- WORK INSTRUCTIONS -
Repeat exactly the lines that run from the start of the records below to the line with "building: [83,150,144,208] ->", including both of those lines but not the pictures.
*** Begin section ***
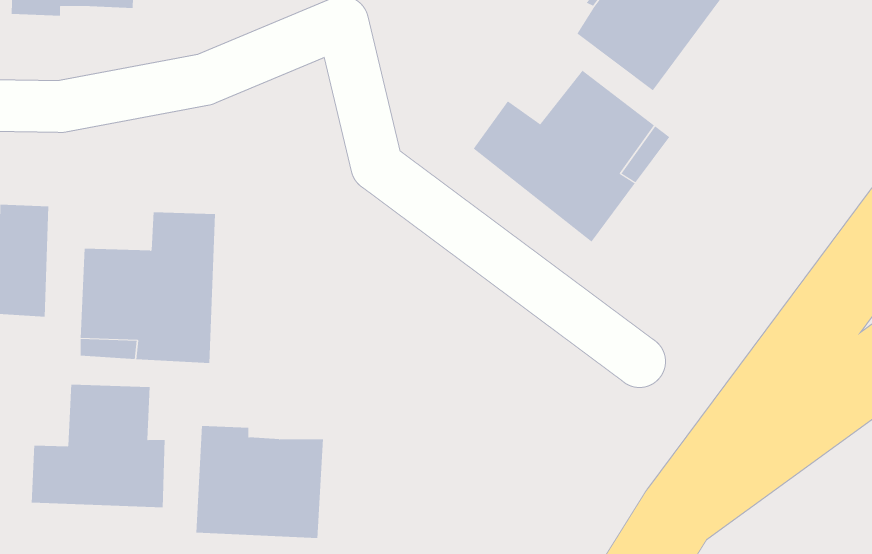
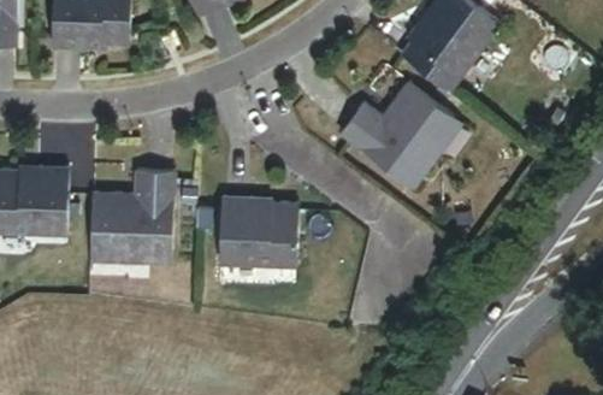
building: [31,384,165,508] -> none
building: [195,425,324,539] -> [221,199,302,270]

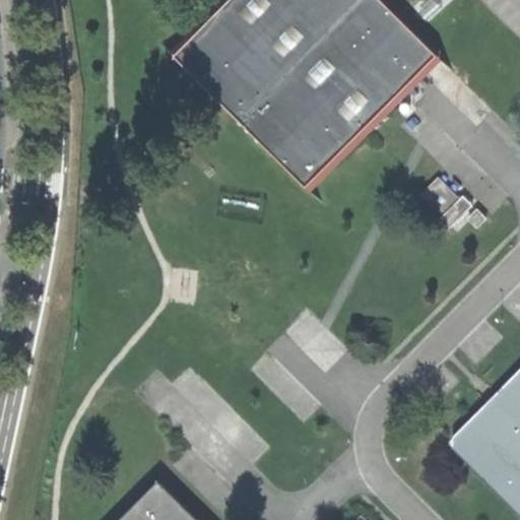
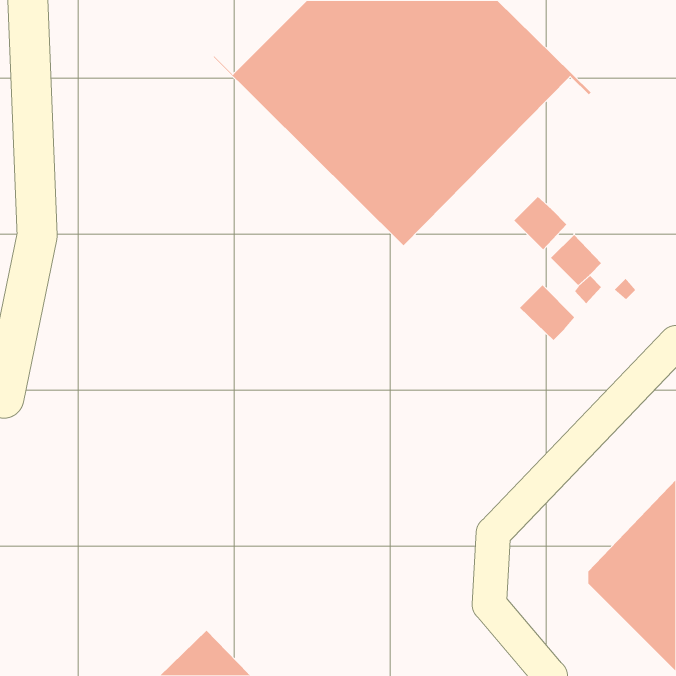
building: none -> [513,196,567,250]
building: none -> [519,285,575,341]

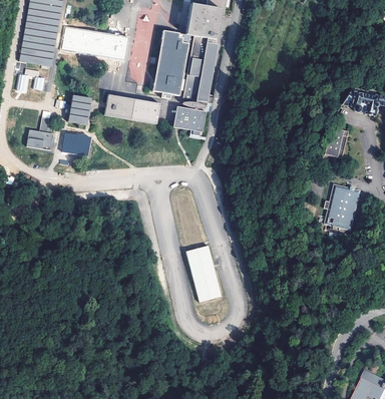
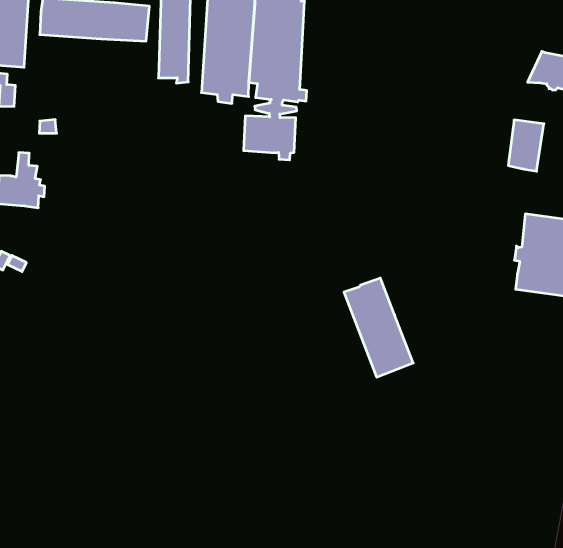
building: [69,94,92,123] -> none
building: [104,94,163,125] -> none
building: [63,131,91,153] -> none
building: [185,244,222,301] -> [344,278,413,377]

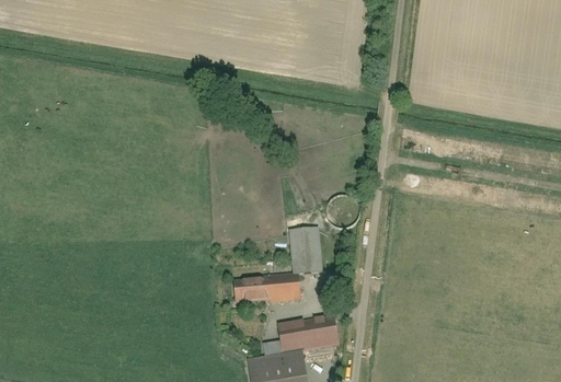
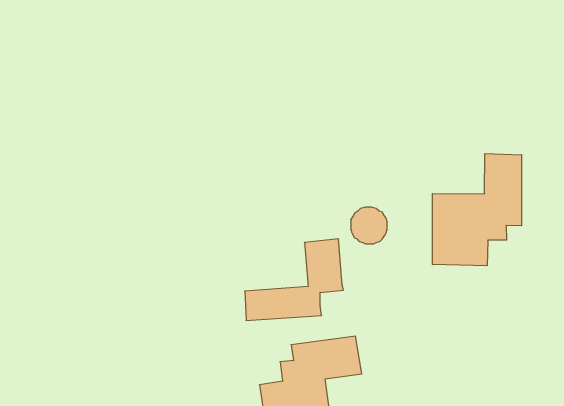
building: none -> [433,154,522,266]

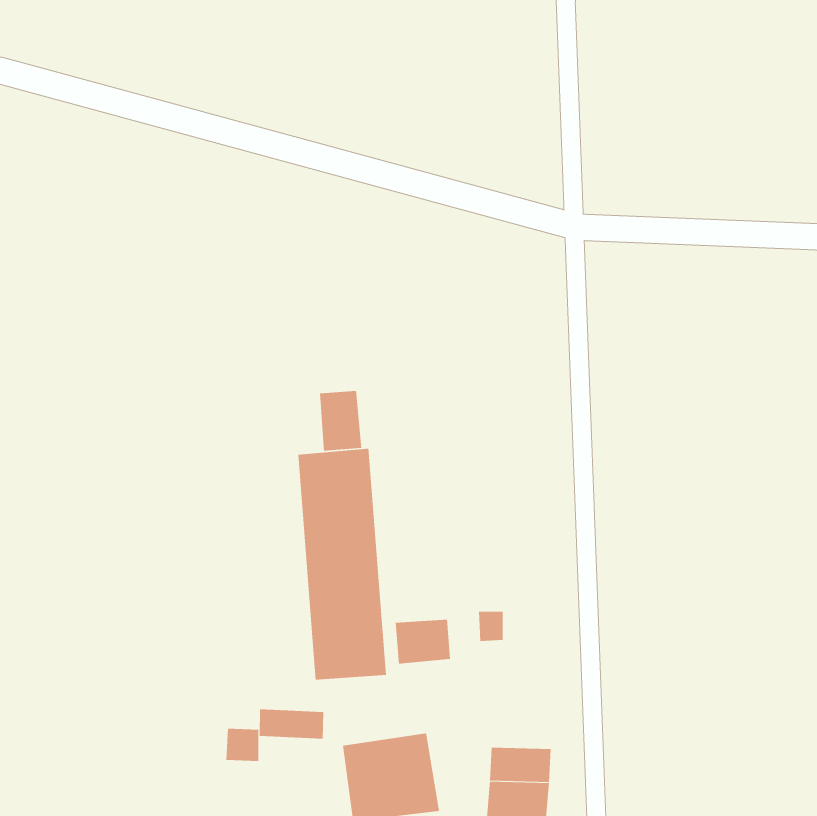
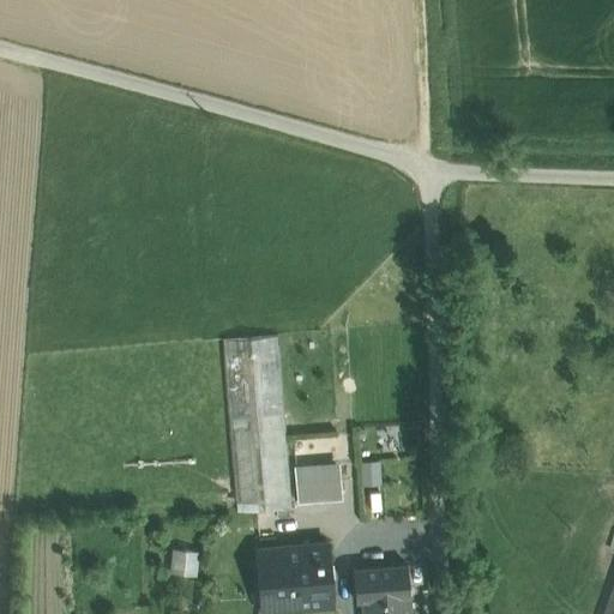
building: [320,390,362,452] -> none
building: [259,708,324,739] -> none

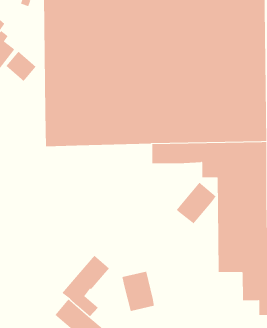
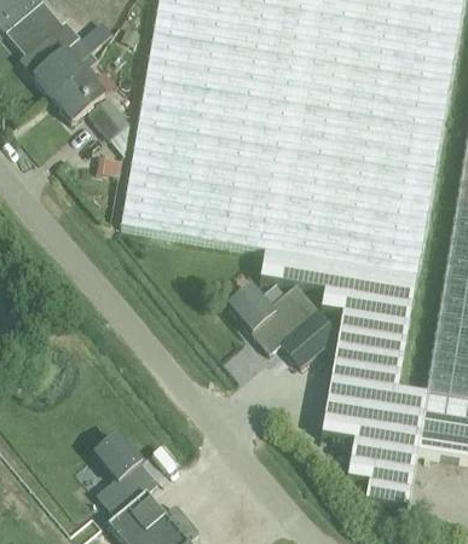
building: none -> [229,283,319,352]
building: [62,255,110,317] -> none
building: [122,271,154,312] -> none

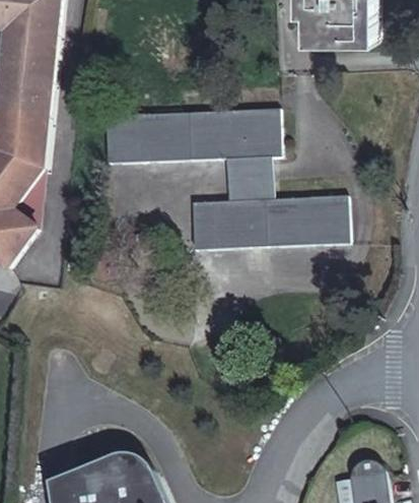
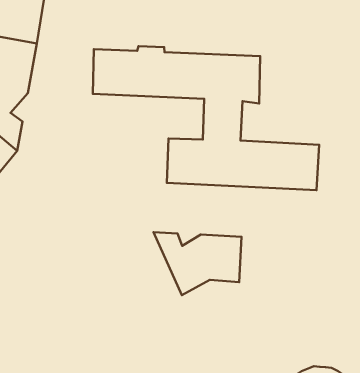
building: none -> [153,232,242,295]

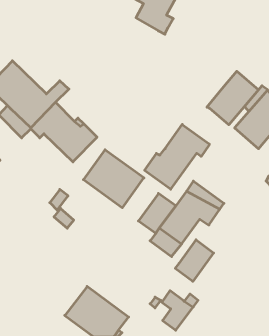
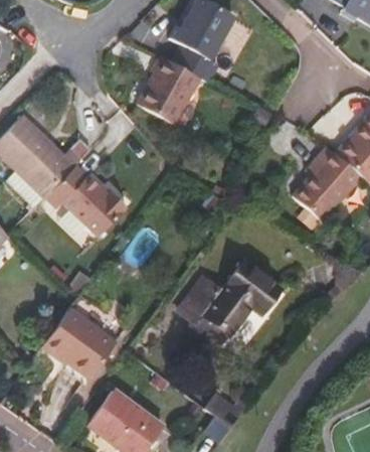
building: none -> [138,56,201,125]
building: [207,71,259,125] -> none
building: [145,124,209,189] -> none
building: [83,150,144,208] -> [43,308,117,379]
building: [175,240,214,281] -> none

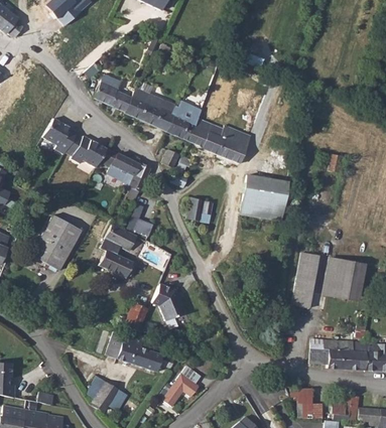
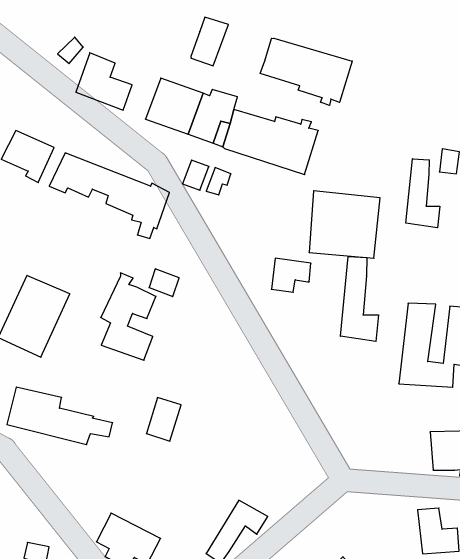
building: none -> [260,38,352,105]
building: [124,86,150,118] -> [191,17,228,66]
building: none -> [406,159,440,228]
building: [185,196,213,220] -> [271,258,311,292]
building: none -> [340,257,378,341]
building: [151,282,184,319] -> none
building: [105,329,174,371] -> [7,387,113,445]

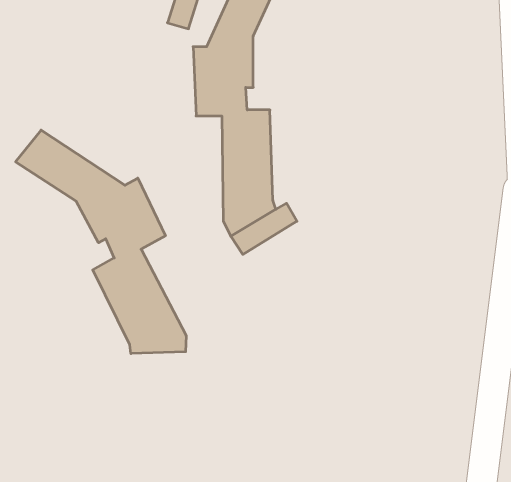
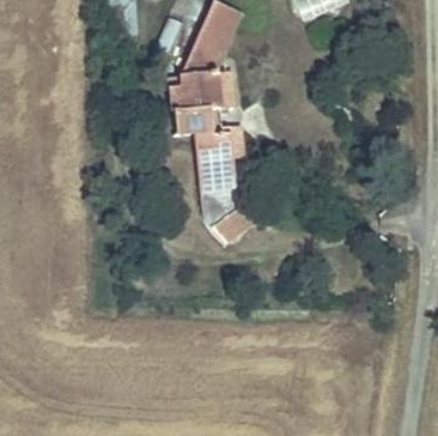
building: [16,130,186,354] -> none

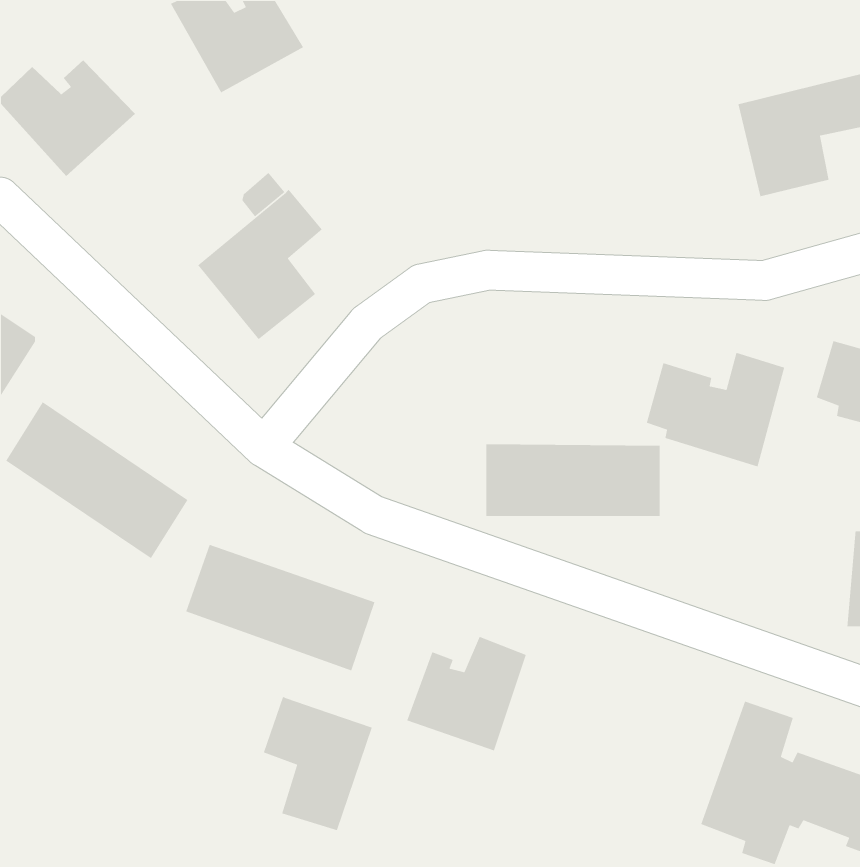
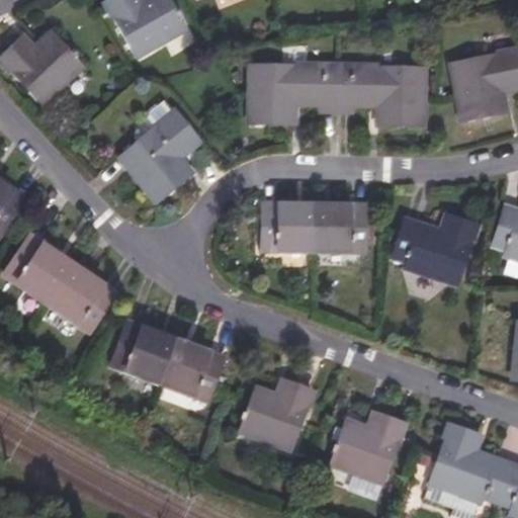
building: none -> [244,67,417,127]
building: [486,444,661,517] -> [265,205,369,249]
building: none -> [332,409,403,476]
building: [263,696,373,831] -> none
*** End section ***
- RESPONSE TO THE EXERCISE -
building: [31,384,165,508] -> none
building: [195,425,324,539] -> [221,199,302,270]

building: none -> [513,196,567,250]
building: none -> [519,285,575,341]

building: [69,94,92,123] -> none
building: [104,94,163,125] -> none
building: [63,131,91,153] -> none
building: [185,244,222,301] -> [344,278,413,377]

building: none -> [433,154,522,266]

building: [320,390,362,452] -> none
building: [259,708,324,739] -> none

building: none -> [229,283,319,352]
building: [62,255,110,317] -> none
building: [122,271,154,312] -> none

building: none -> [153,232,242,295]

building: none -> [138,56,201,125]
building: [207,71,259,125] -> none
building: [145,124,209,189] -> none
building: [83,150,144,208] -> [43,308,117,379]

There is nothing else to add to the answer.